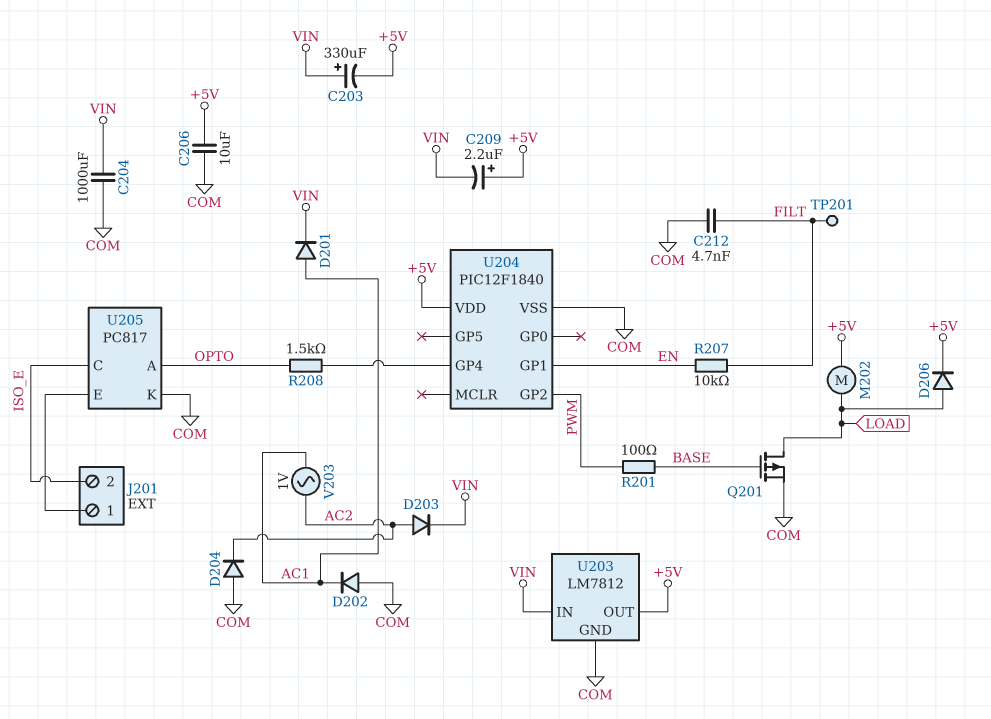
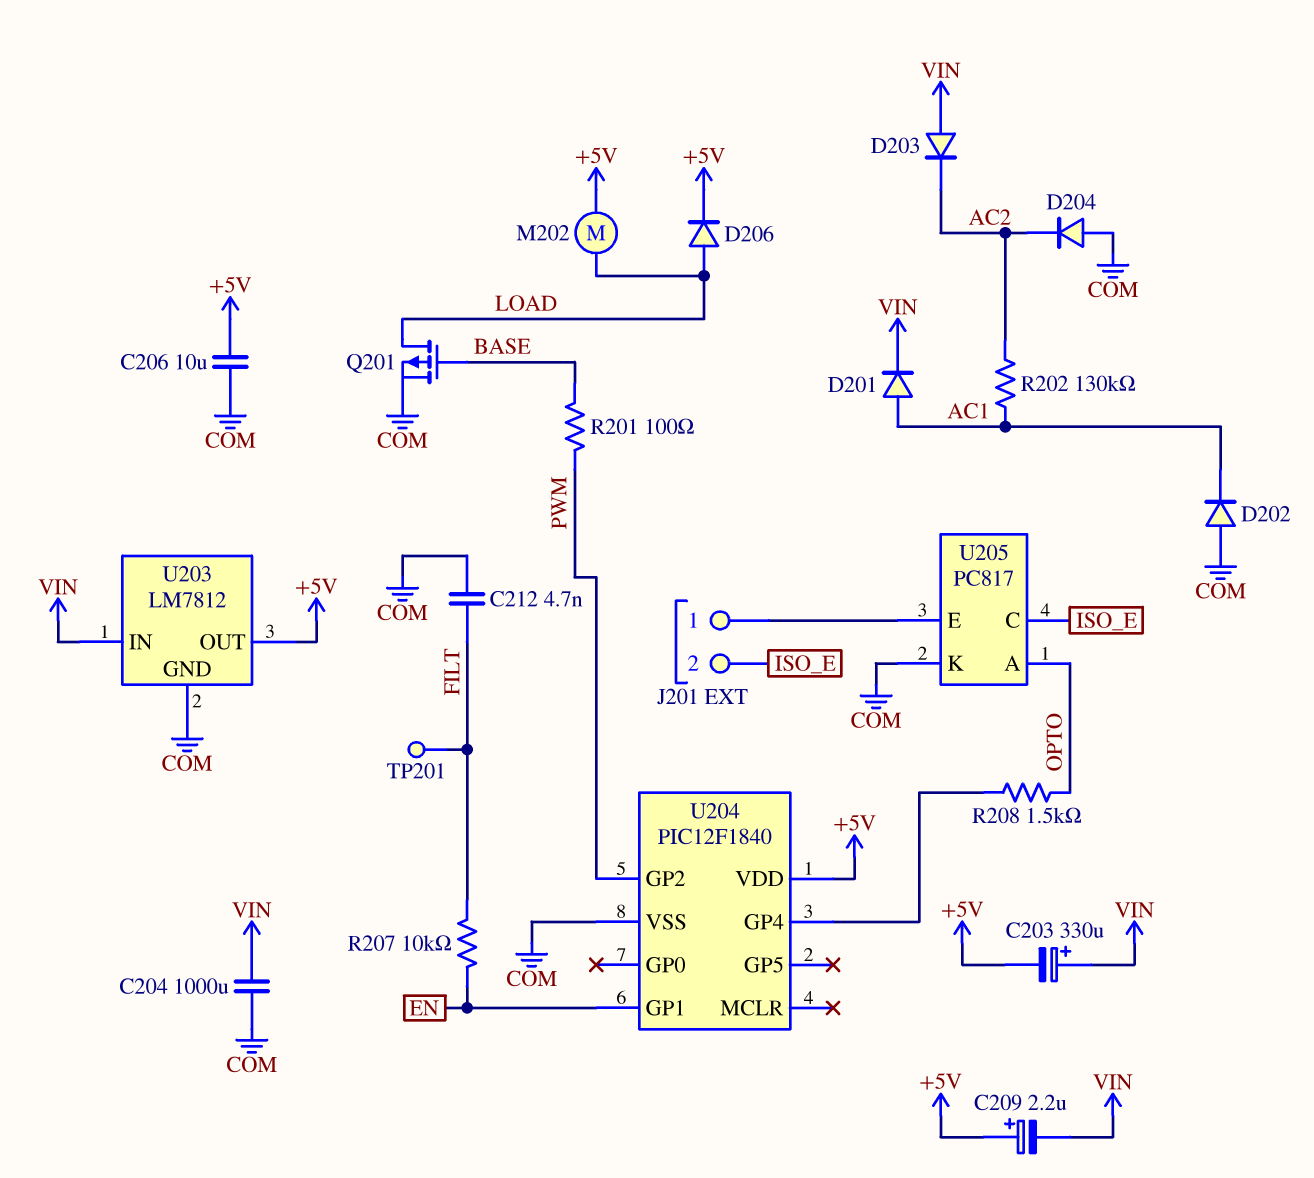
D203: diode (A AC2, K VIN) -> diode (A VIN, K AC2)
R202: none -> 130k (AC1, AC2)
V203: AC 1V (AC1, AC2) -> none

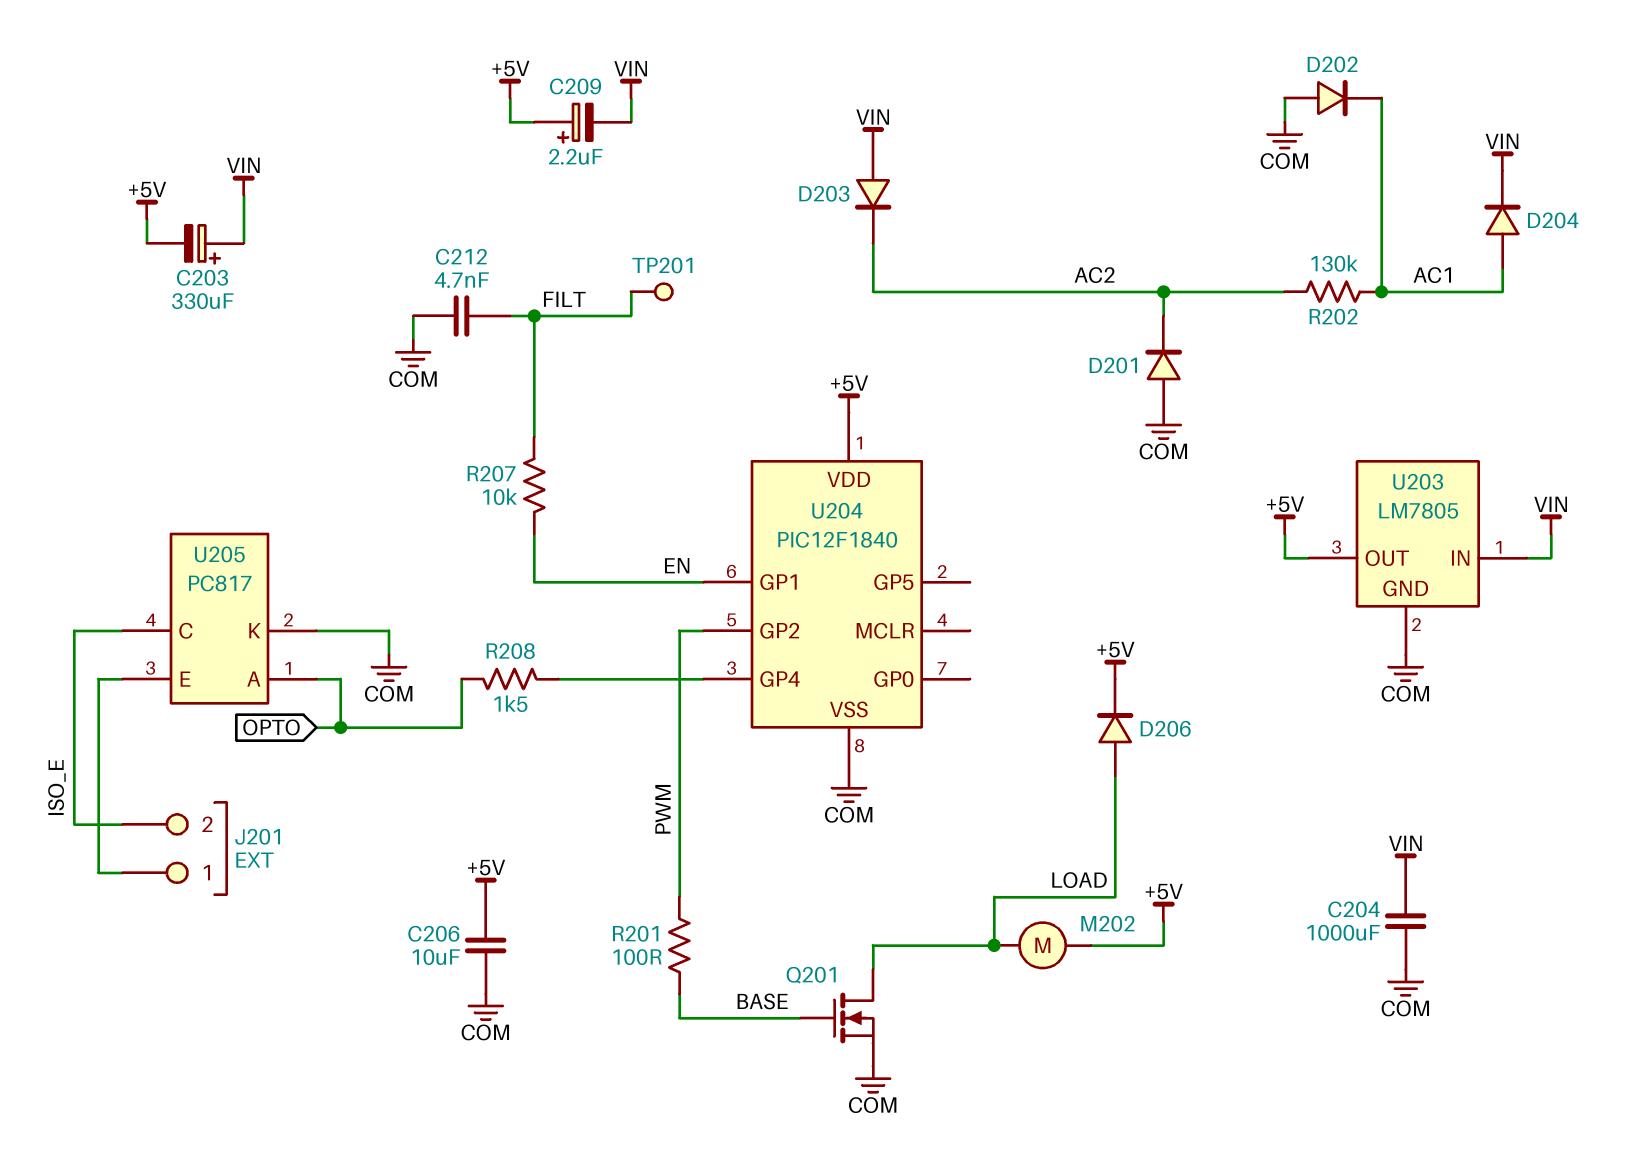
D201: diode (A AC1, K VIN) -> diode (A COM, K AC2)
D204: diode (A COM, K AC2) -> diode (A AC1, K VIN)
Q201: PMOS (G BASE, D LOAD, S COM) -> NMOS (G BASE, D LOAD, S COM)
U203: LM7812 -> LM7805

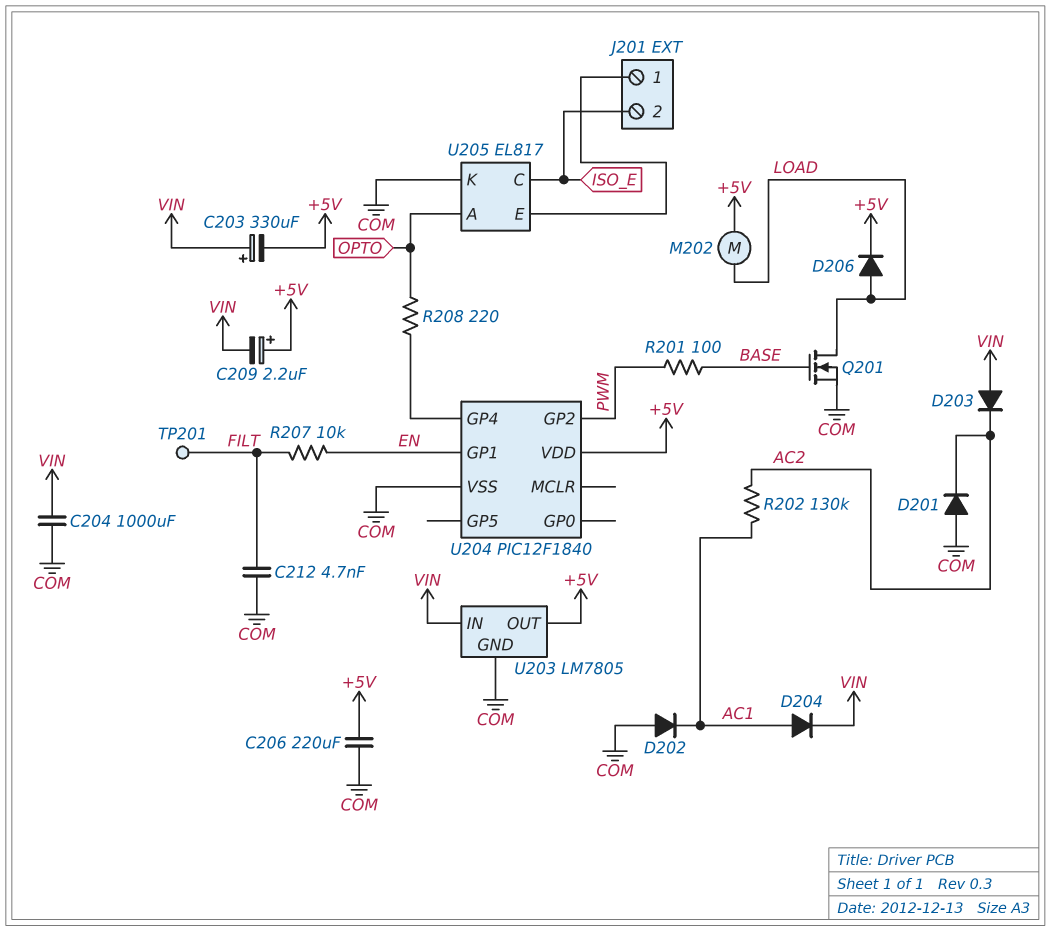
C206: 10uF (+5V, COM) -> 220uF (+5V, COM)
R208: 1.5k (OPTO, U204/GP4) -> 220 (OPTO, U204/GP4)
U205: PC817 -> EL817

+ + + + + + +

Go through the records above and return every line that holds the string "diode".

Solution for this problem:
D203: diode (A AC2, K VIN) -> diode (A VIN, K AC2)
D201: diode (A AC1, K VIN) -> diode (A COM, K AC2)
D204: diode (A COM, K AC2) -> diode (A AC1, K VIN)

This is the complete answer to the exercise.